> [DATA SUPPLIED]

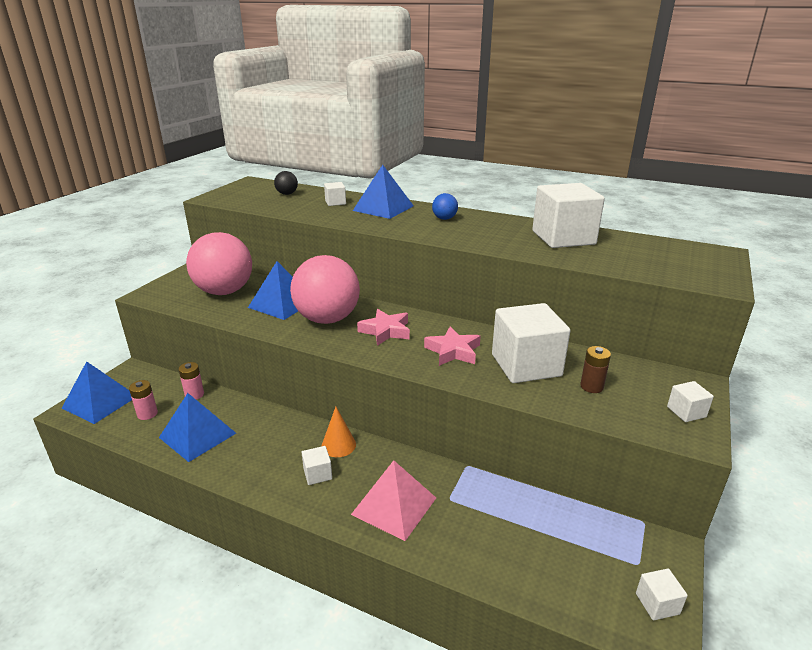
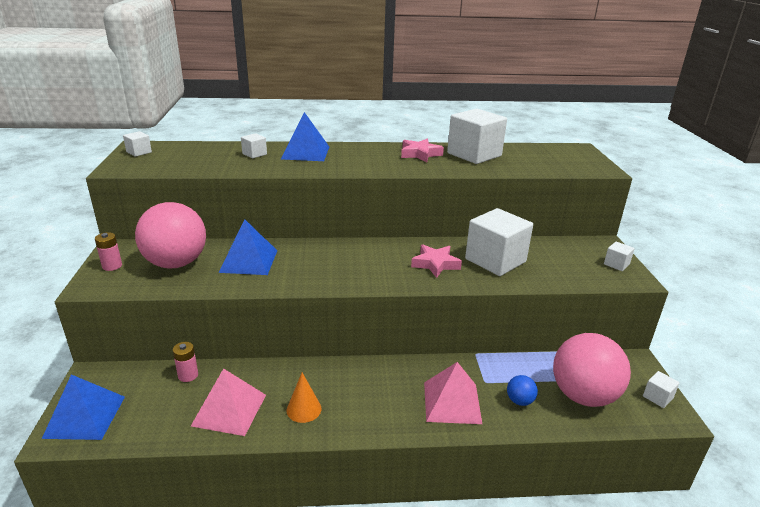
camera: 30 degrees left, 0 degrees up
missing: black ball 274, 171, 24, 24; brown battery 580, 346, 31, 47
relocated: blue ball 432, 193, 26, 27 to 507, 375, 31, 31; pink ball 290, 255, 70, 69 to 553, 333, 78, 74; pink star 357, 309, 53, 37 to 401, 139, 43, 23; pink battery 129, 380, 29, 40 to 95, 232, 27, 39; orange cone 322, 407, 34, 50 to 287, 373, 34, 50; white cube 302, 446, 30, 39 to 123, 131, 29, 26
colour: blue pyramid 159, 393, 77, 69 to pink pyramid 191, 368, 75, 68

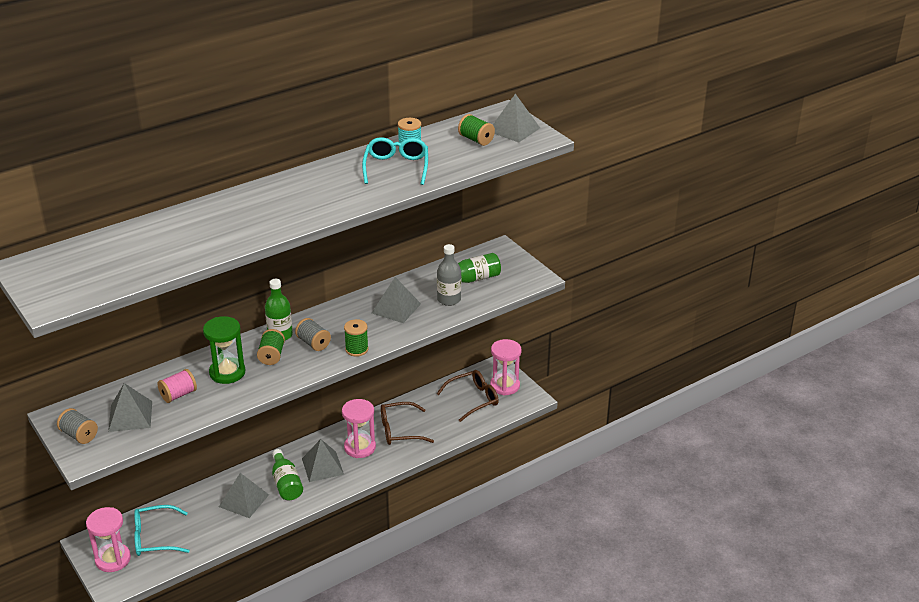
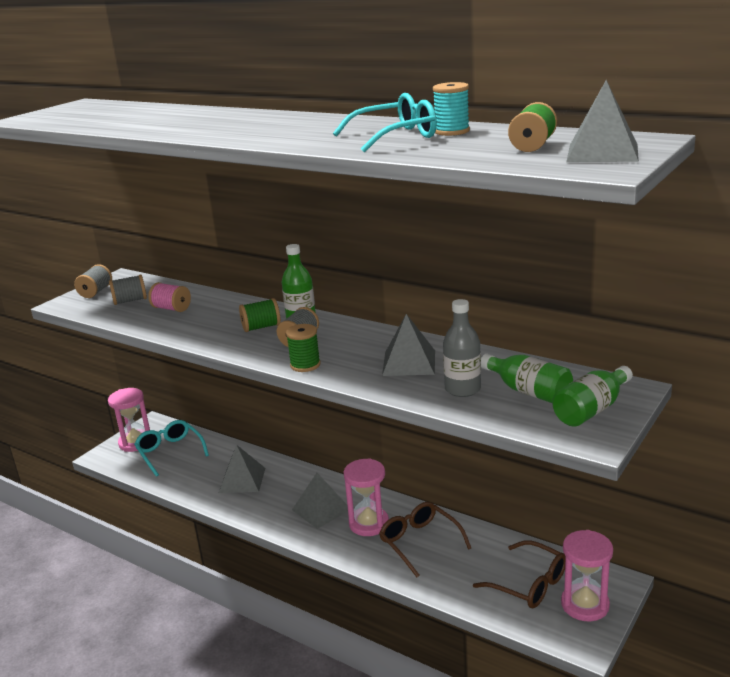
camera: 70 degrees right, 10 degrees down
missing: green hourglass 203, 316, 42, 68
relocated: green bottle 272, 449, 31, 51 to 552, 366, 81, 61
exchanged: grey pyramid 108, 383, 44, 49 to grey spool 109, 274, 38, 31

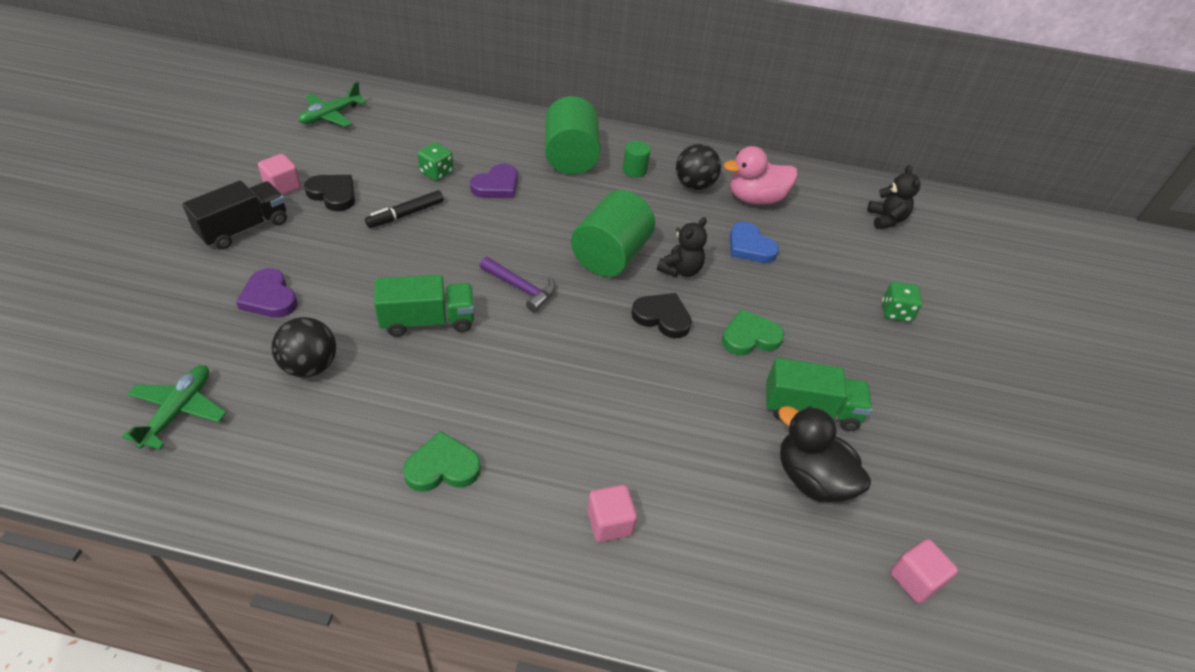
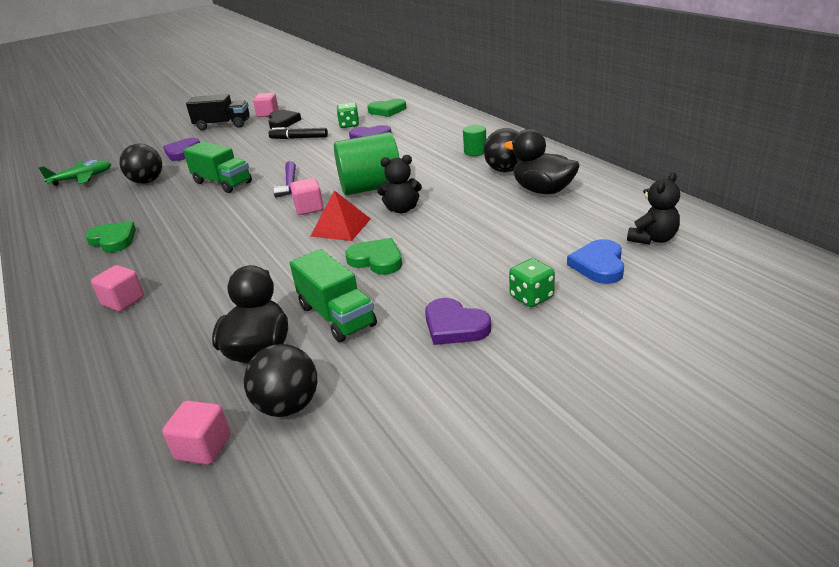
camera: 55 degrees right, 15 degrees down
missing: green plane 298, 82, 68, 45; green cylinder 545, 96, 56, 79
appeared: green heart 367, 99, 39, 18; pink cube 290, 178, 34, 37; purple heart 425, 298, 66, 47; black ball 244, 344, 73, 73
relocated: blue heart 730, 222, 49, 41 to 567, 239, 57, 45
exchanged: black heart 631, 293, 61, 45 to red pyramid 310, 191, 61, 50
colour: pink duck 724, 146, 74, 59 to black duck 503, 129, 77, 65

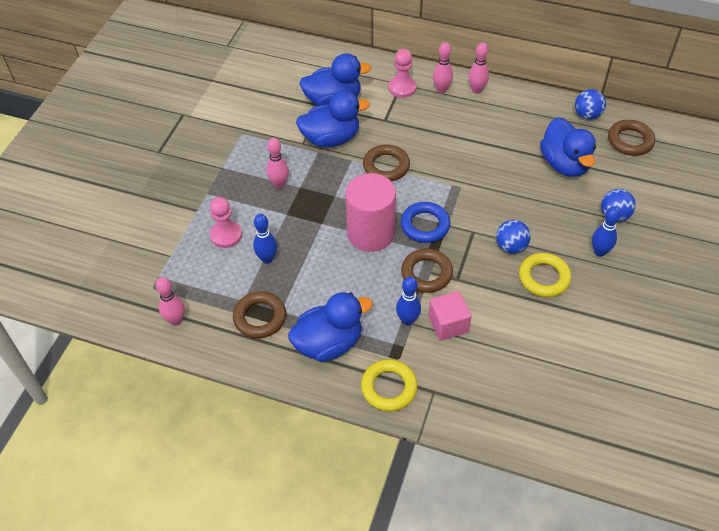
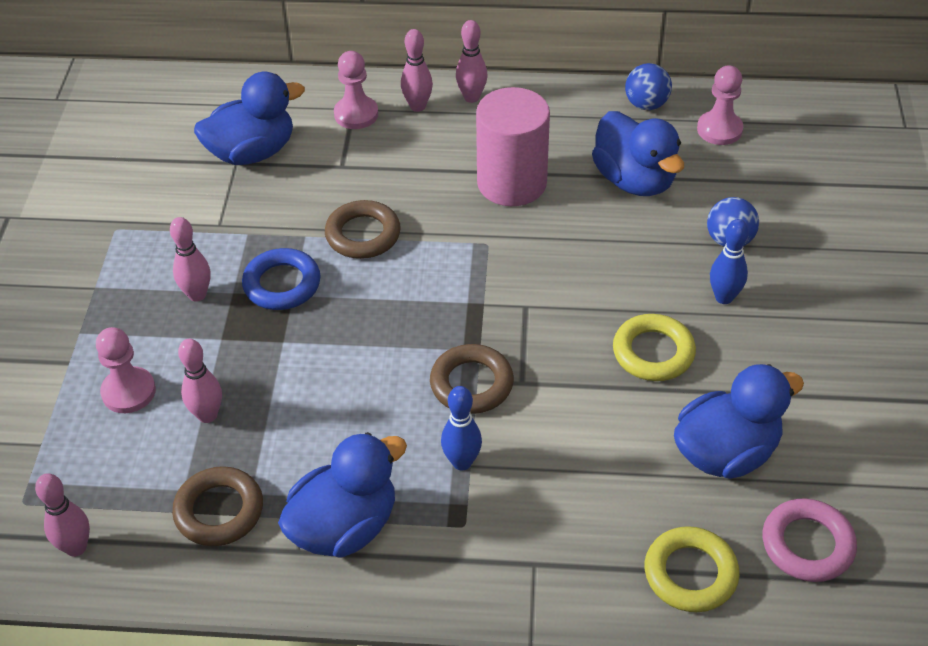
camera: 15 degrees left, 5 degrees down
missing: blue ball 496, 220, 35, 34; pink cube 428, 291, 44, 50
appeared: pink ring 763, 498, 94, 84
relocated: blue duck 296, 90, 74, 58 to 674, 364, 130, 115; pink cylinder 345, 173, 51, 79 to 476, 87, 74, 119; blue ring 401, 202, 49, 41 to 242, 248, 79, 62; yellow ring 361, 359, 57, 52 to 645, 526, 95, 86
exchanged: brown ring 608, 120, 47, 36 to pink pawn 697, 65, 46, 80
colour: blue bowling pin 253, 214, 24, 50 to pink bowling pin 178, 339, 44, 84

> [WORK TASK]
All lines of the listing must be given again exactly, excluding the pictures.

> [EXPECTED OUTPUT]
camera: 30 degrees left, 0 degrees up
missing: black ball 274, 171, 24, 24; brown battery 580, 346, 31, 47
relocated: blue ball 432, 193, 26, 27 to 507, 375, 31, 31; pink ball 290, 255, 70, 69 to 553, 333, 78, 74; pink star 357, 309, 53, 37 to 401, 139, 43, 23; pink battery 129, 380, 29, 40 to 95, 232, 27, 39; orange cone 322, 407, 34, 50 to 287, 373, 34, 50; white cube 302, 446, 30, 39 to 123, 131, 29, 26
colour: blue pyramid 159, 393, 77, 69 to pink pyramid 191, 368, 75, 68

camera: 70 degrees right, 10 degrees down
missing: green hourglass 203, 316, 42, 68
relocated: green bottle 272, 449, 31, 51 to 552, 366, 81, 61
exchanged: grey pyramid 108, 383, 44, 49 to grey spool 109, 274, 38, 31

camera: 55 degrees right, 15 degrees down
missing: green plane 298, 82, 68, 45; green cylinder 545, 96, 56, 79
appeared: green heart 367, 99, 39, 18; pink cube 290, 178, 34, 37; purple heart 425, 298, 66, 47; black ball 244, 344, 73, 73
relocated: blue heart 730, 222, 49, 41 to 567, 239, 57, 45
exchanged: black heart 631, 293, 61, 45 to red pyramid 310, 191, 61, 50
colour: pink duck 724, 146, 74, 59 to black duck 503, 129, 77, 65

camera: 15 degrees left, 5 degrees down
missing: blue ball 496, 220, 35, 34; pink cube 428, 291, 44, 50
appeared: pink ring 763, 498, 94, 84
relocated: blue duck 296, 90, 74, 58 to 674, 364, 130, 115; pink cylinder 345, 173, 51, 79 to 476, 87, 74, 119; blue ring 401, 202, 49, 41 to 242, 248, 79, 62; yellow ring 361, 359, 57, 52 to 645, 526, 95, 86
exchanged: brown ring 608, 120, 47, 36 to pink pawn 697, 65, 46, 80
colour: blue bowling pin 253, 214, 24, 50 to pink bowling pin 178, 339, 44, 84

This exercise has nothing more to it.